>>

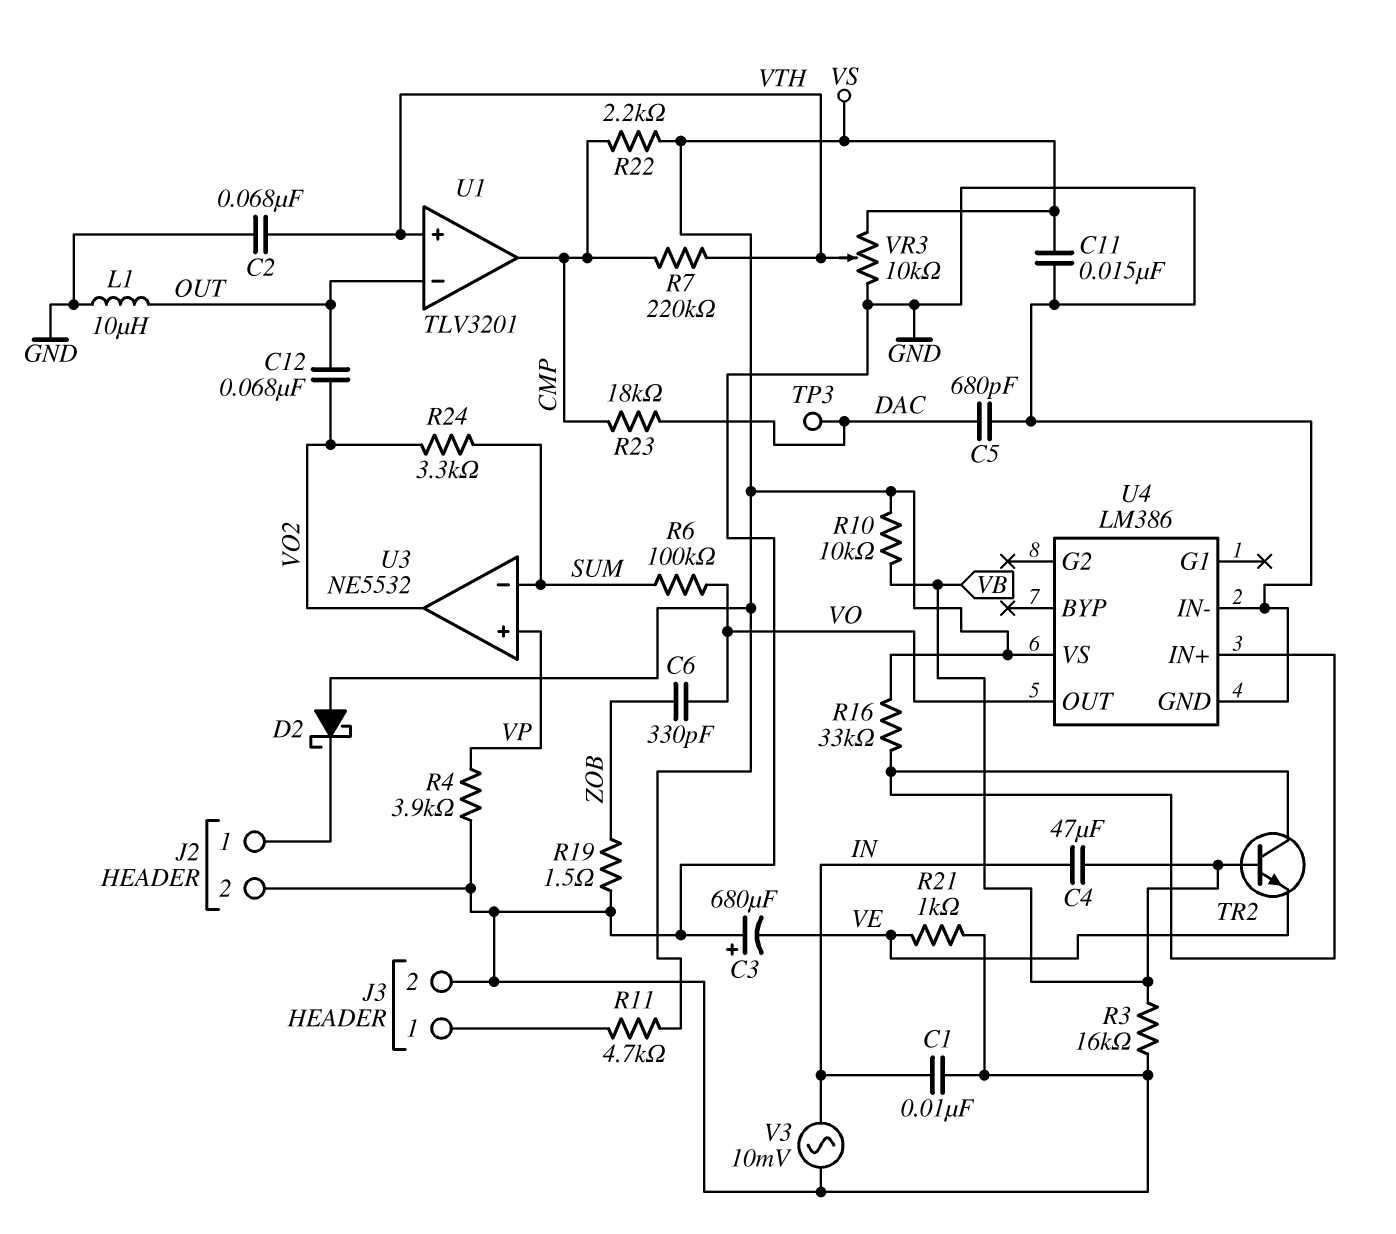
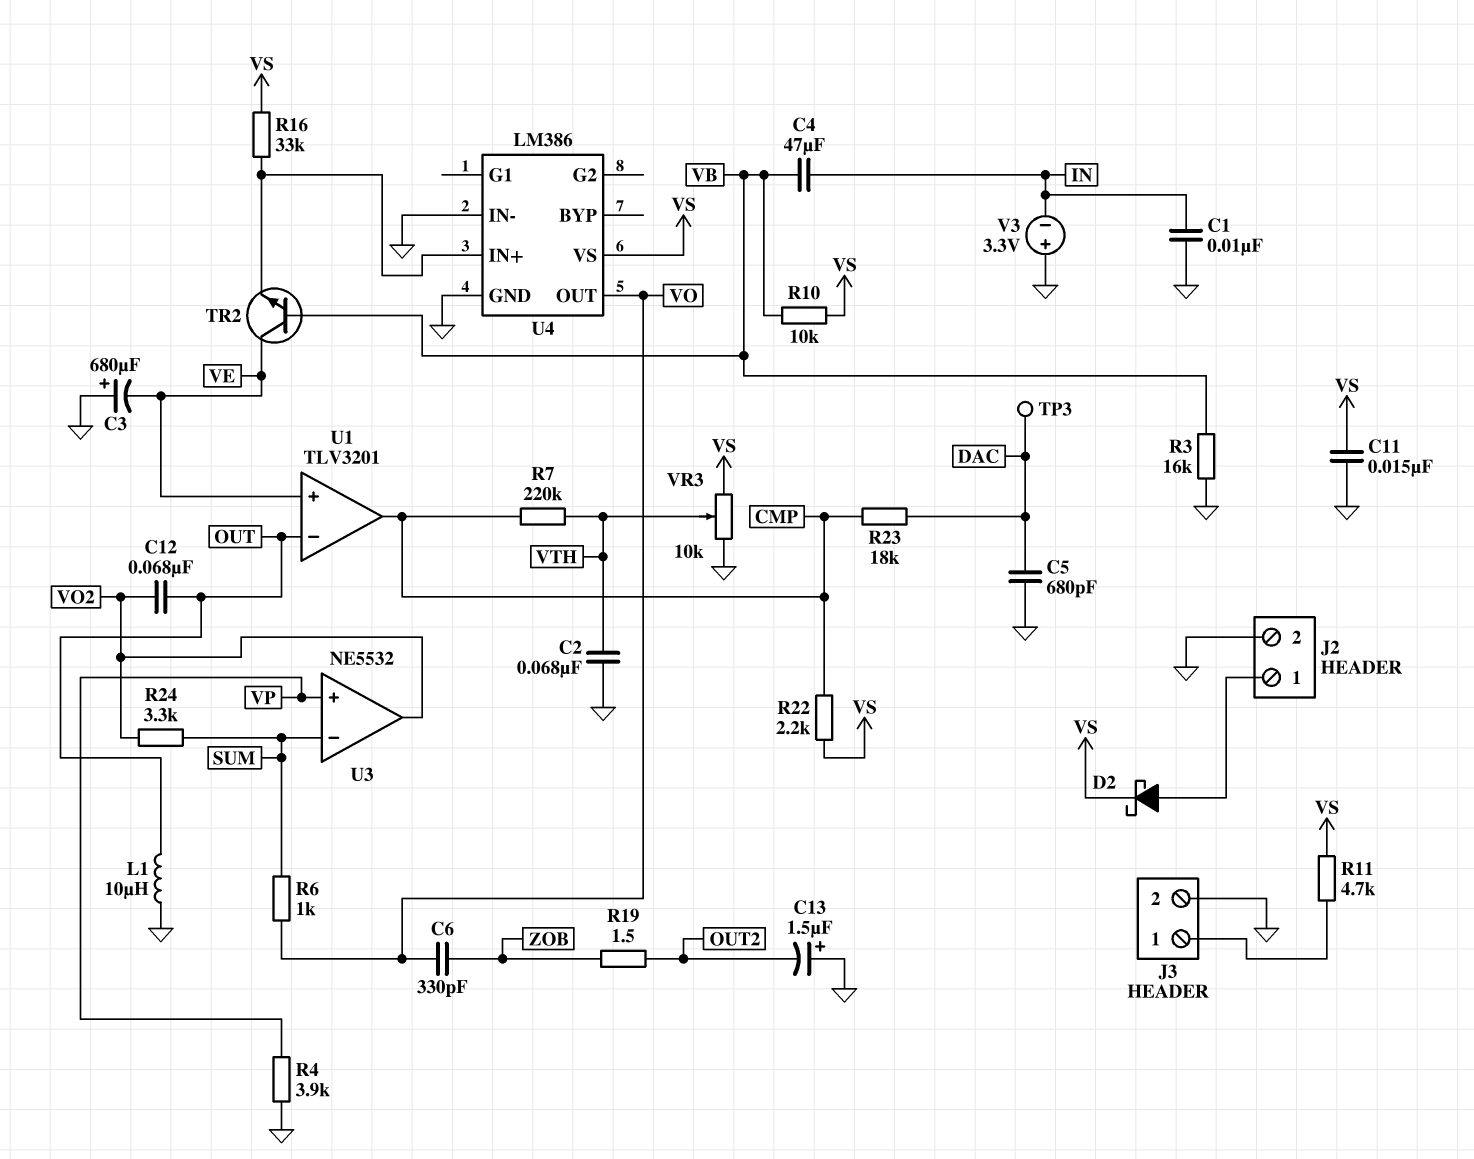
C13: none -> 1.5uF (plus GND, minus OUT2)
D2: schottky (A VS, K J2/1) -> schottky (A J2/1, K VS)
R6: 100k (SUM, VO) -> 1k (SUM, VO)
R19: 1.5 (GND, ZOB) -> 1.5 (OUT2, ZOB)
R21: 1k (GND, VE) -> none
TR2: NPN (B VB, C U4/IN+, E VE) -> NPN (B VB, C VE, E U4/IN+)
U1 pin in+: VTH -> VE
V3: AC 10mV (GND, IN) -> 3.3V (plus GND, minus IN)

<<

[Exercise prompt] In the entries above, find every line holding the word "minus" and copy it out.

[Expected answer]
C13: none -> 1.5uF (plus GND, minus OUT2)
V3: AC 10mV (GND, IN) -> 3.3V (plus GND, minus IN)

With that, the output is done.